◆ **Modification records**
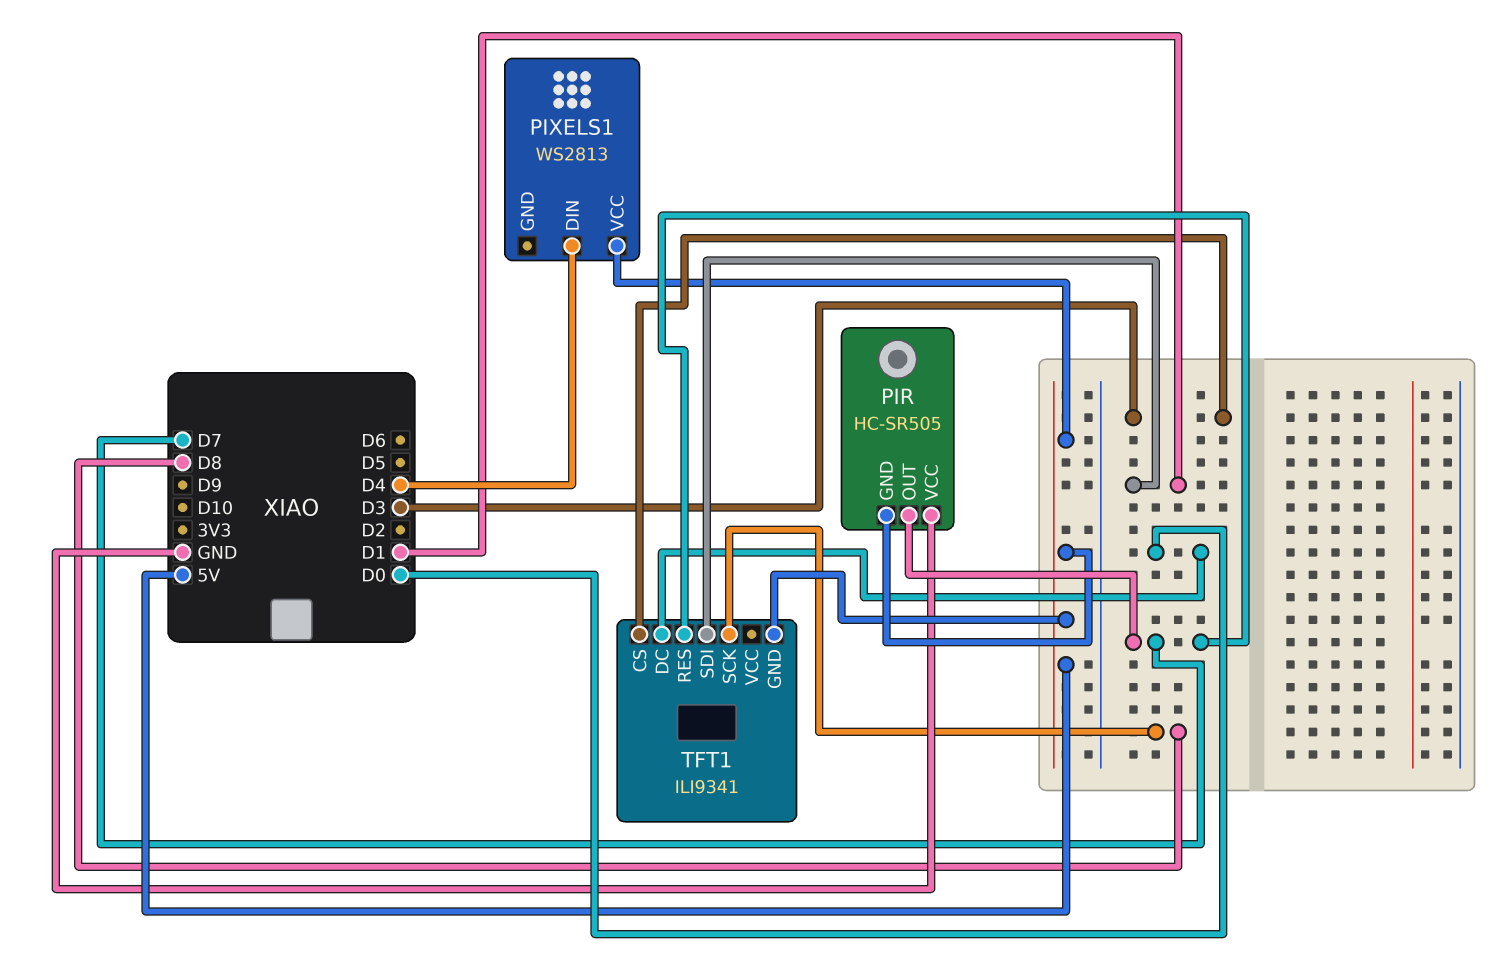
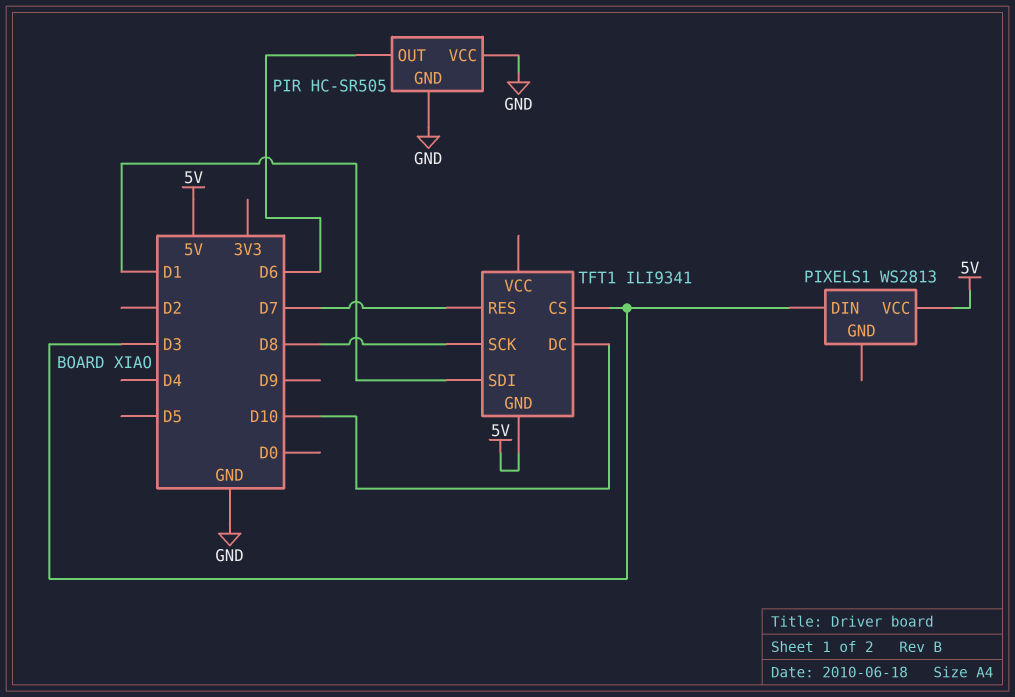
PIR pin GND: 5V -> GND
PIR pin OUT: D7 -> D6
PIXELS1 pin DIN: D4 -> D3
TFT1 pin DC: D0 -> D10

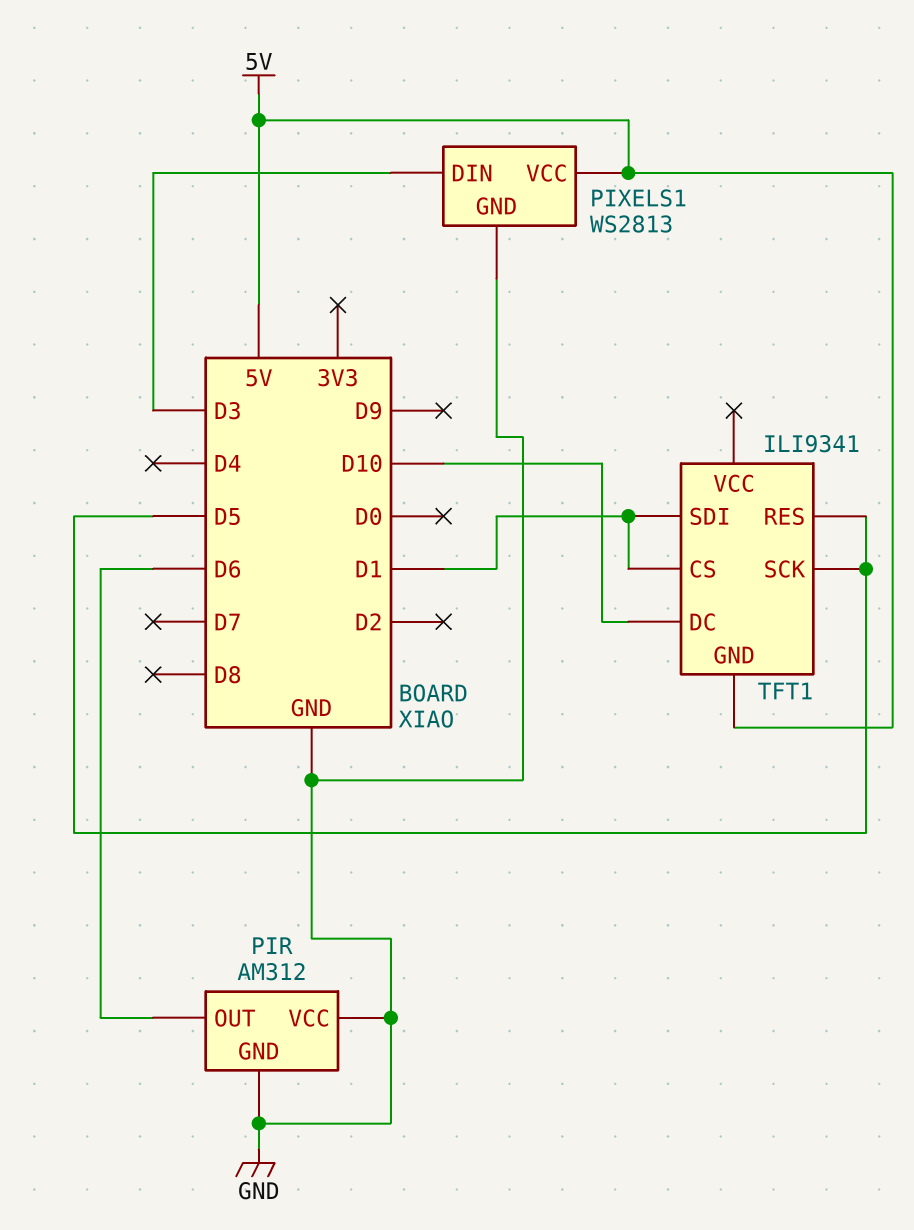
PIR: HC-SR505 -> AM312
PIXELS1 pin GND: none -> GND
TFT1 pin CS: D3 -> D1
TFT1 pin RES: D7 -> D5
TFT1 pin SCK: D8 -> D5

◆ **Work item**
Write out, word for word, the line containing "TFT1 pin DC: D0 -> D10" and each line after it to the end of the data, and nothing more. Drop the pictures.

◆ **Written answer**
TFT1 pin DC: D0 -> D10

PIR: HC-SR505 -> AM312
PIXELS1 pin GND: none -> GND
TFT1 pin CS: D3 -> D1
TFT1 pin RES: D7 -> D5
TFT1 pin SCK: D8 -> D5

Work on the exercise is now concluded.